* _Exercise directions_
Extract, exactly and without pictures, every line from the one that includes "pink cap: 9 -> 8" through the final line of the material below.

* _Extracted records_

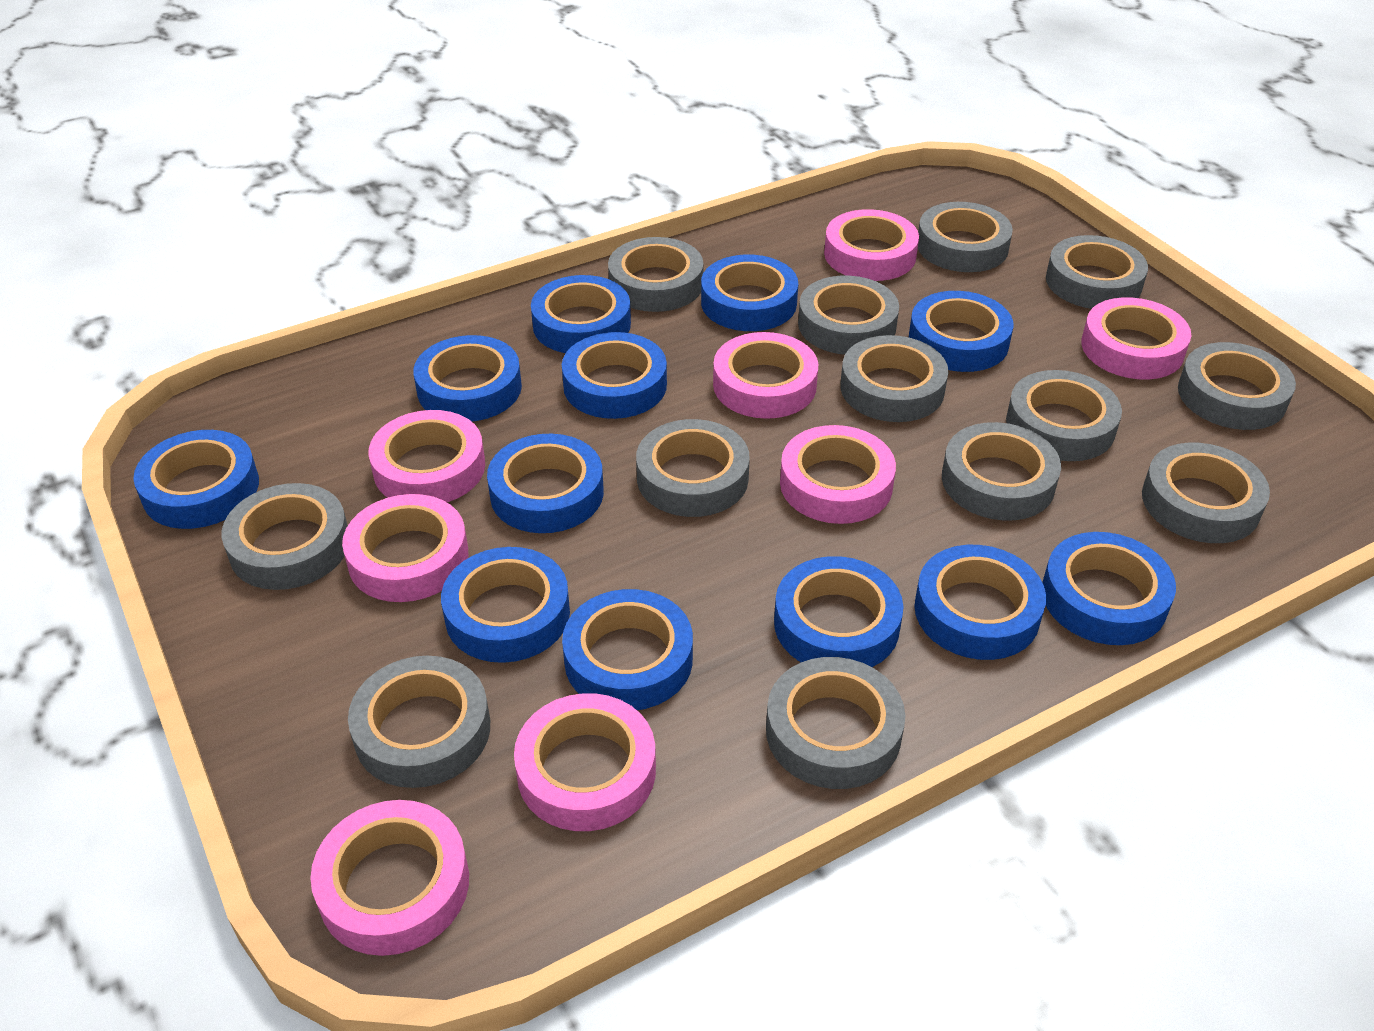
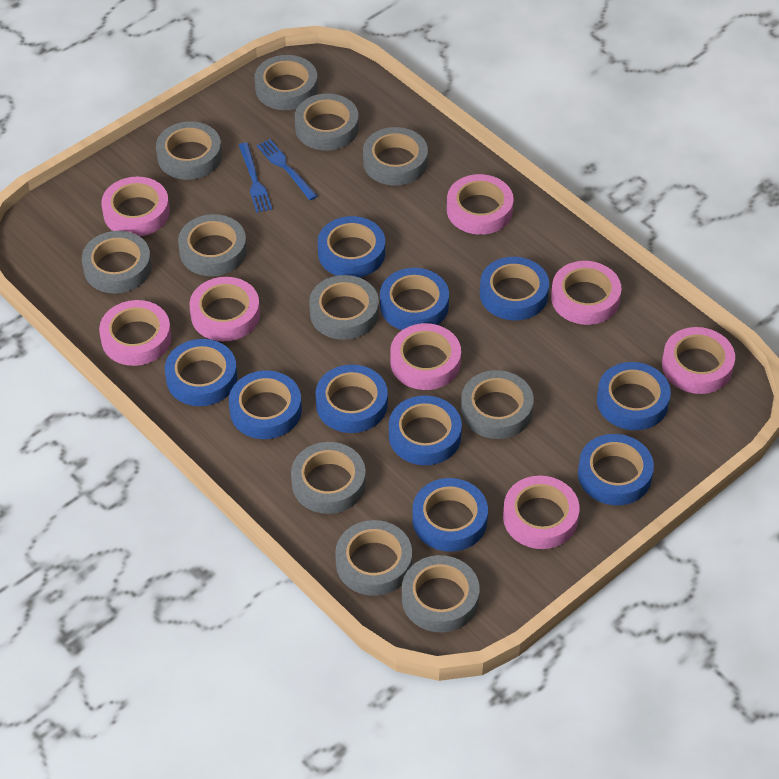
blue fork: 0 -> 2
blue tape: 12 -> 10
grey tape: 13 -> 11

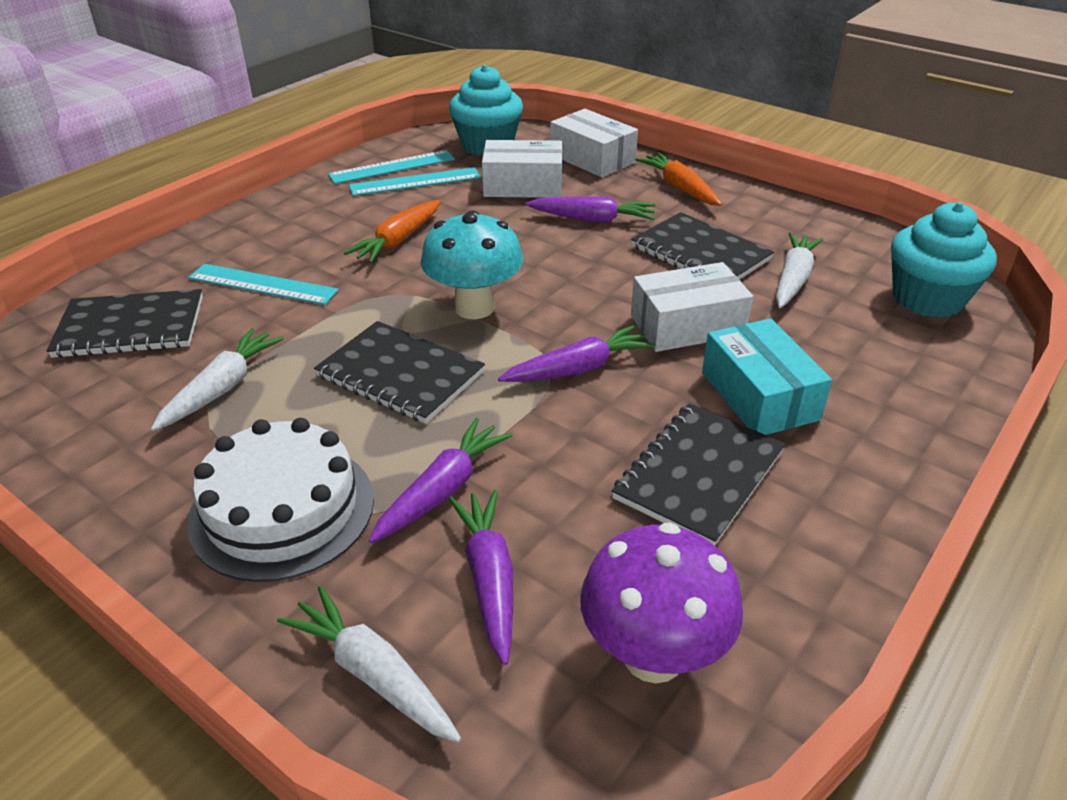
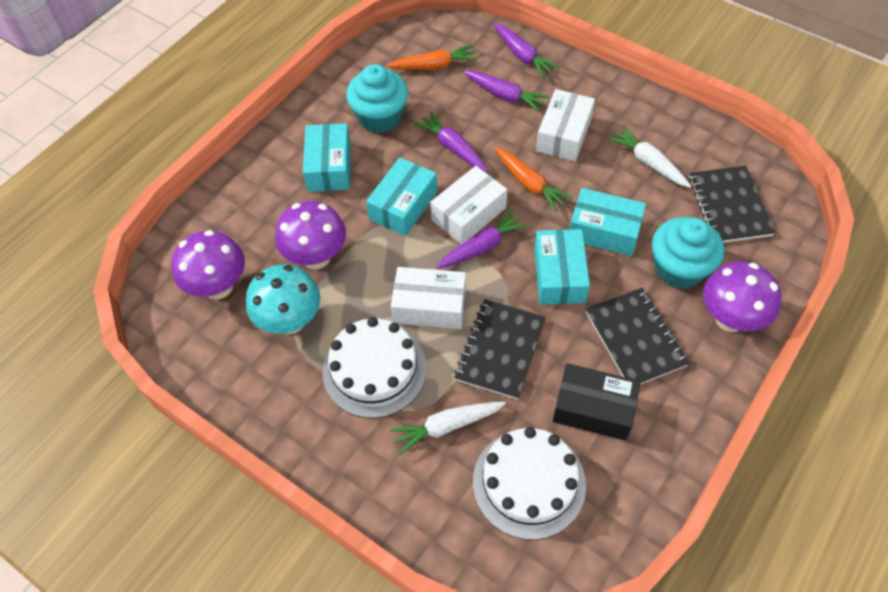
black box: 0 -> 1
black notebook: 4 -> 3
purple mushroom: 1 -> 3
turquoise box: 1 -> 4
turquoise ruler: 3 -> 0
white cake: 1 -> 2
white carrot: 3 -> 2

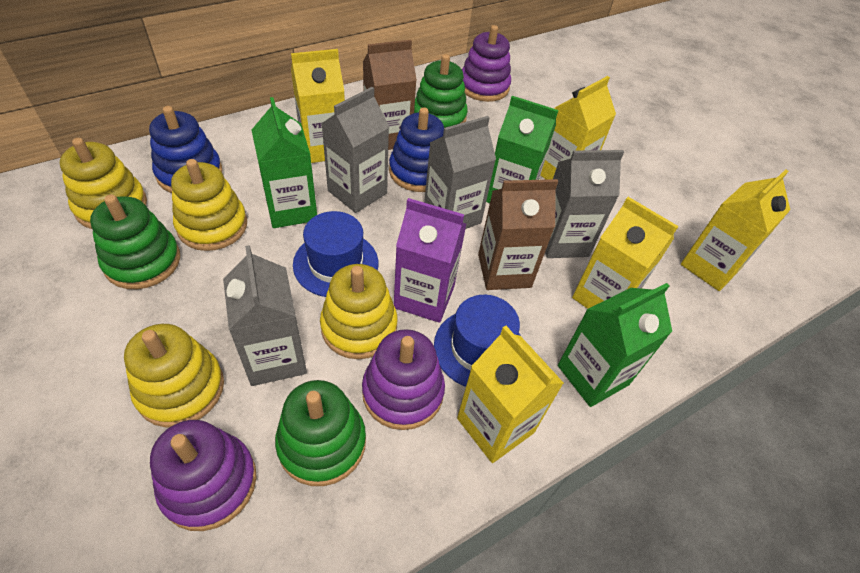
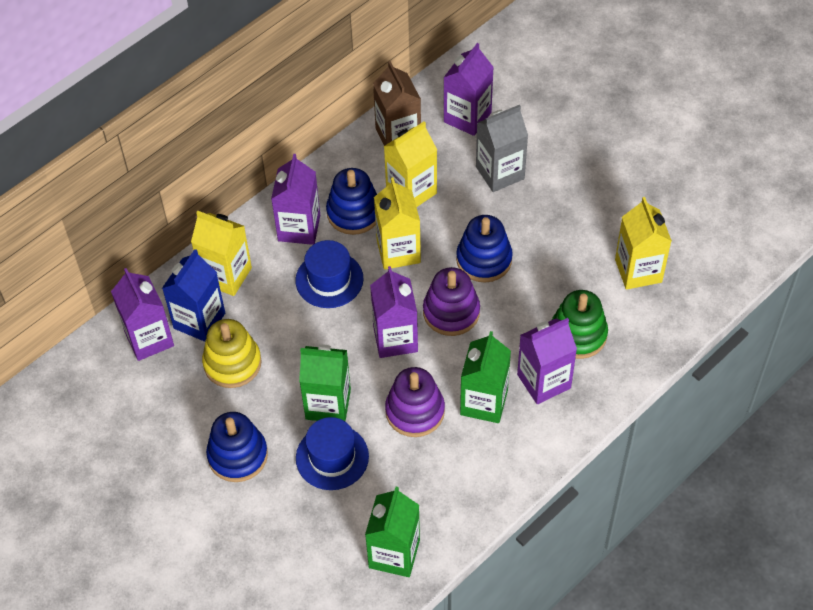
blue carton: 0 -> 1
blue stacking toy: 2 -> 3
brown carton: 2 -> 1
green stacking toy: 3 -> 1
grey carton: 4 -> 1
purple carton: 1 -> 5
purple stacking toy: 3 -> 2
yellow carton: 5 -> 4
yellow stacking toy: 4 -> 1

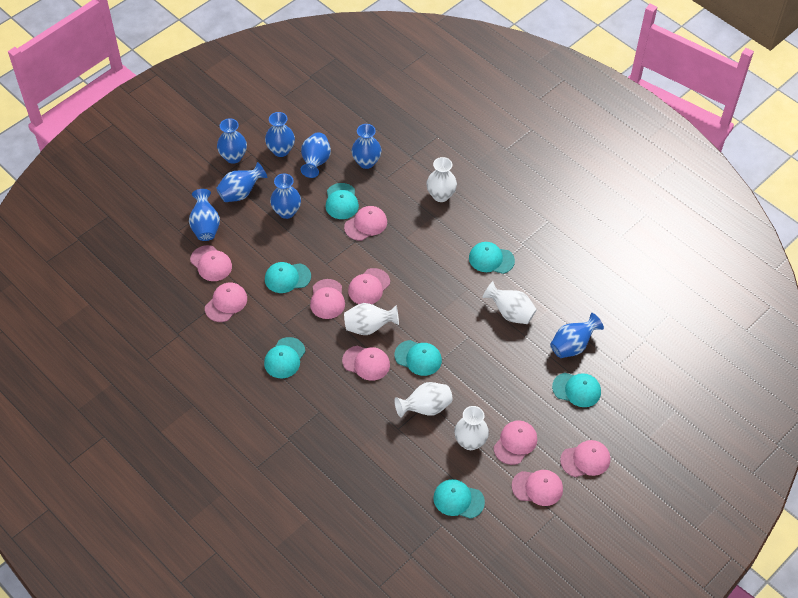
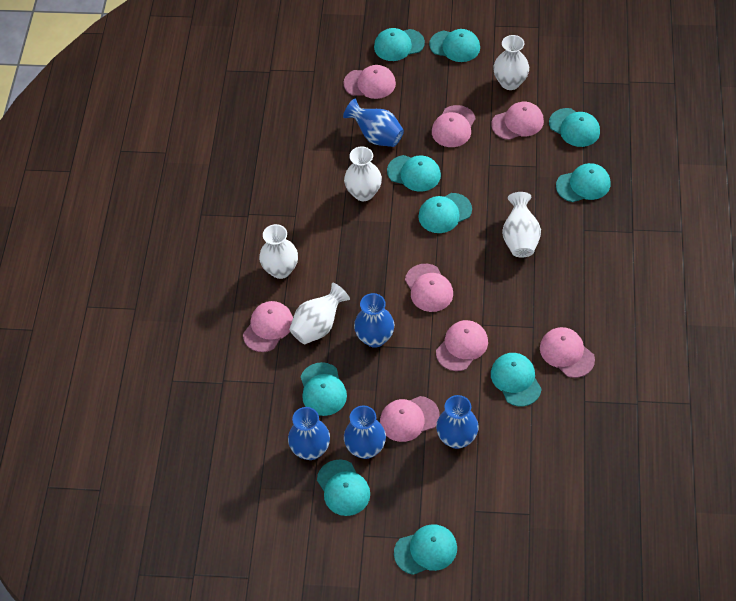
blue vase: 8 -> 5
pink cap: 9 -> 8
turquoise cap: 7 -> 10

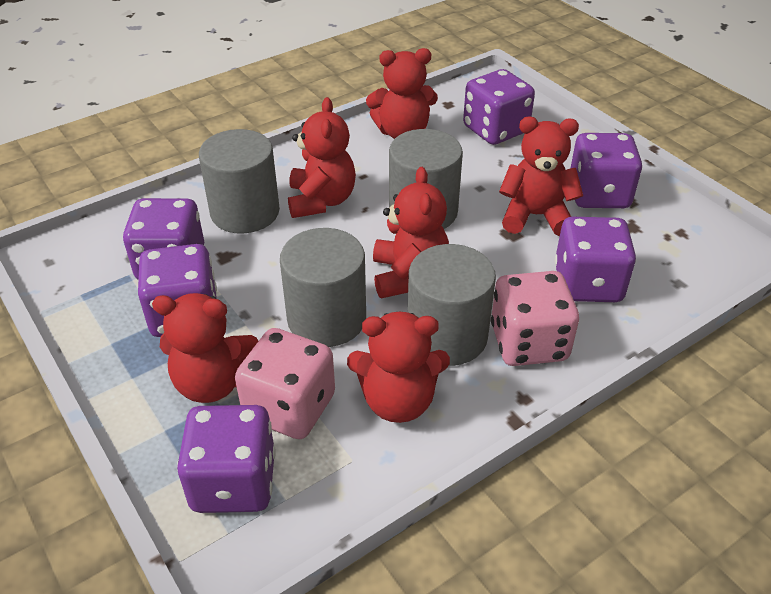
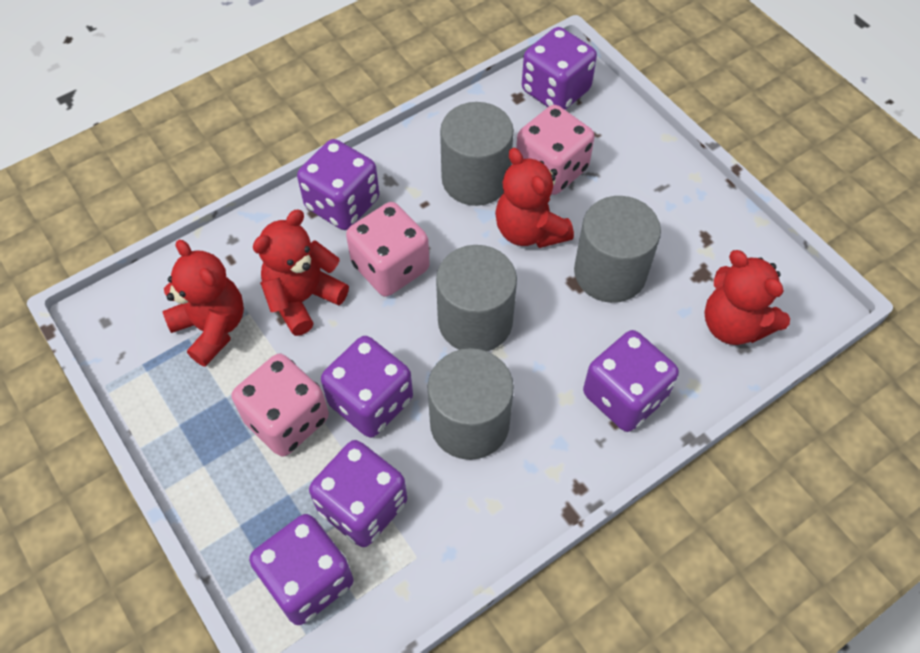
pink dice: 2 -> 3
red teddy bear: 6 -> 4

* _Answer_
pink cap: 9 -> 8
turquoise cap: 7 -> 10

pink dice: 2 -> 3
red teddy bear: 6 -> 4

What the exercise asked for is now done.